---- PROVIDED INFORMATION
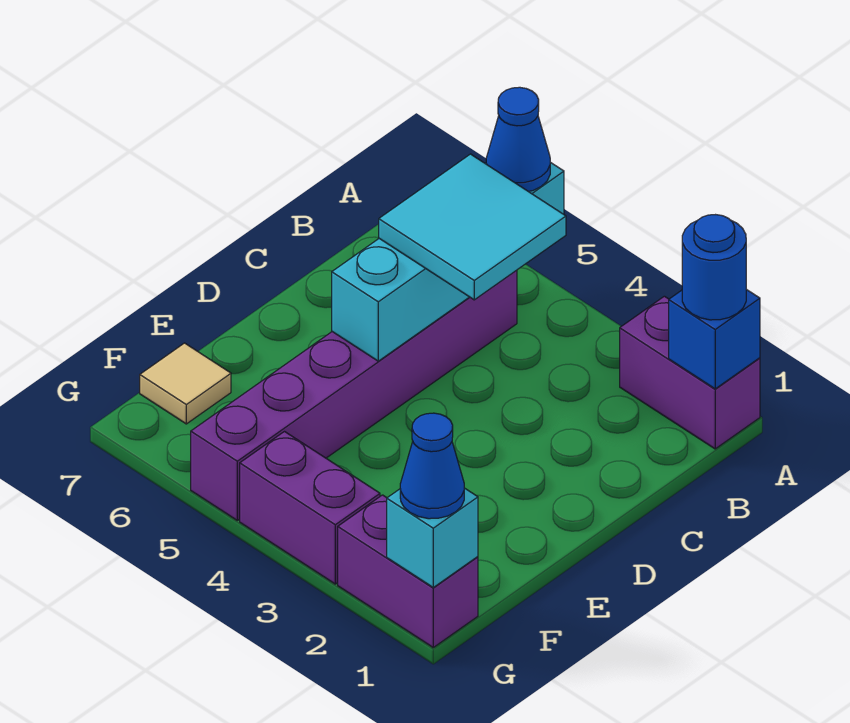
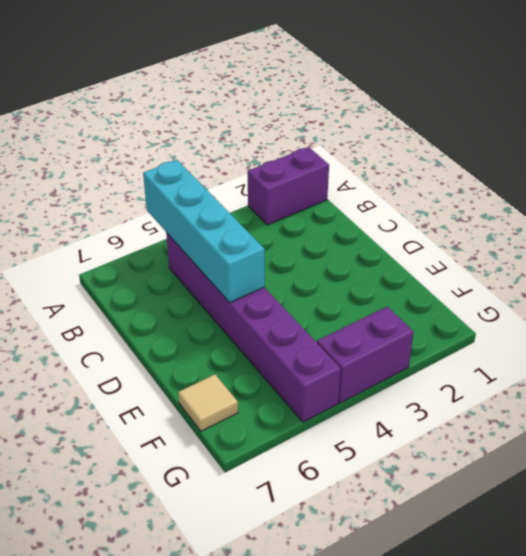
none -> purple brick G1:G2 level 1
none -> blue brick A1 level 2
none -> cyan brick G1 level 2

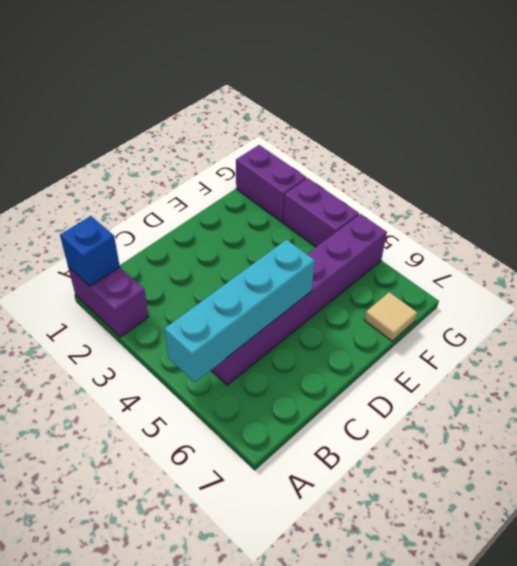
none -> cyan brick G1 level 2
none -> blue round brick A1 level 3
none -> blue cone A5 level 3

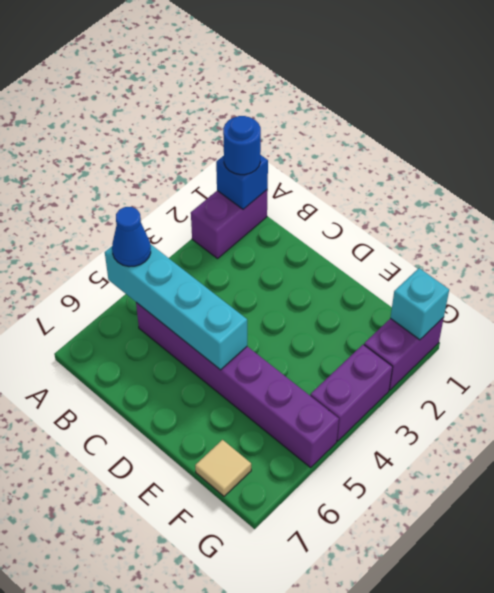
none -> cyan tile B4:C5 level 3
none -> blue cone G1 level 3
--------
TASK DIRECTIONS: Although the records hold pictures, return only what remains, word for word.

EXPECTED OUTPUT:
none -> purple brick G1:G2 level 1
none -> blue brick A1 level 2
none -> cyan brick G1 level 2

none -> cyan brick G1 level 2
none -> blue round brick A1 level 3
none -> blue cone A5 level 3

none -> cyan tile B4:C5 level 3
none -> blue cone G1 level 3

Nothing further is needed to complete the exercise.